Go to the line that contains "BAT1: 12V (plus" and extract it along with every line after it, exactly, through the end of the data below.

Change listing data
# # #
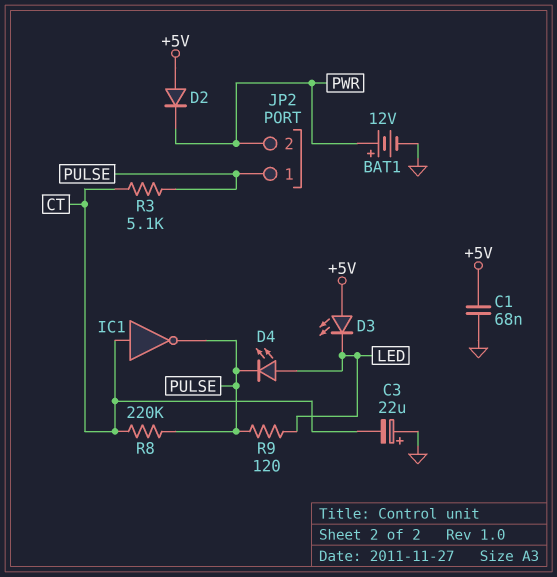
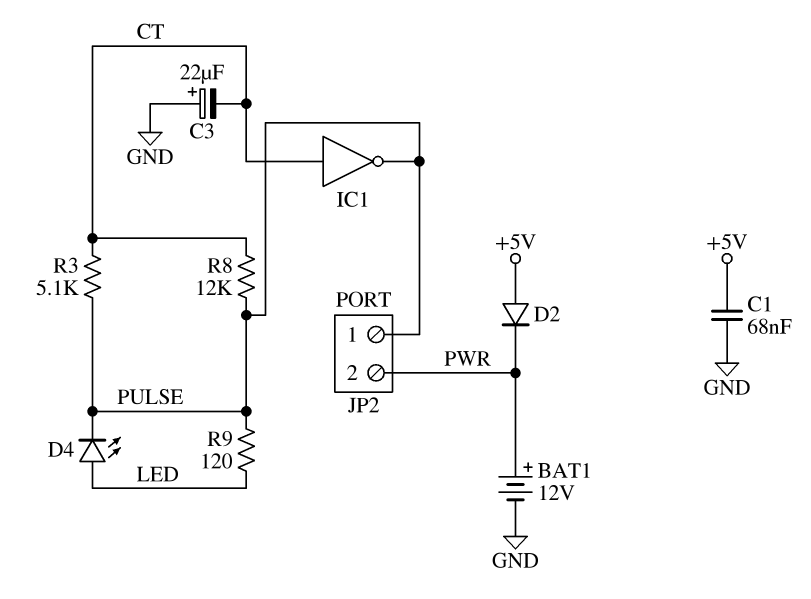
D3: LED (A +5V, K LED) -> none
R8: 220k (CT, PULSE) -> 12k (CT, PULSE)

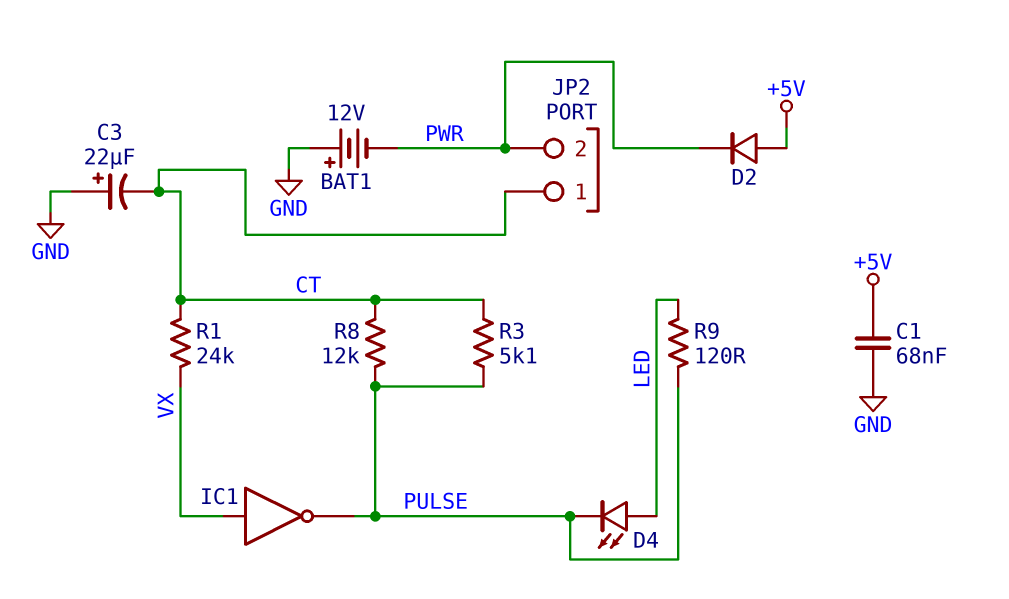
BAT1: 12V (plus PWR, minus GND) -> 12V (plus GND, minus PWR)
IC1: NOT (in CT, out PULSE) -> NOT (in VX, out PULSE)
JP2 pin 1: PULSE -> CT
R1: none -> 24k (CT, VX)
# # #
▶ _Response area_
BAT1: 12V (plus PWR, minus GND) -> 12V (plus GND, minus PWR)
IC1: NOT (in CT, out PULSE) -> NOT (in VX, out PULSE)
JP2 pin 1: PULSE -> CT
R1: none -> 24k (CT, VX)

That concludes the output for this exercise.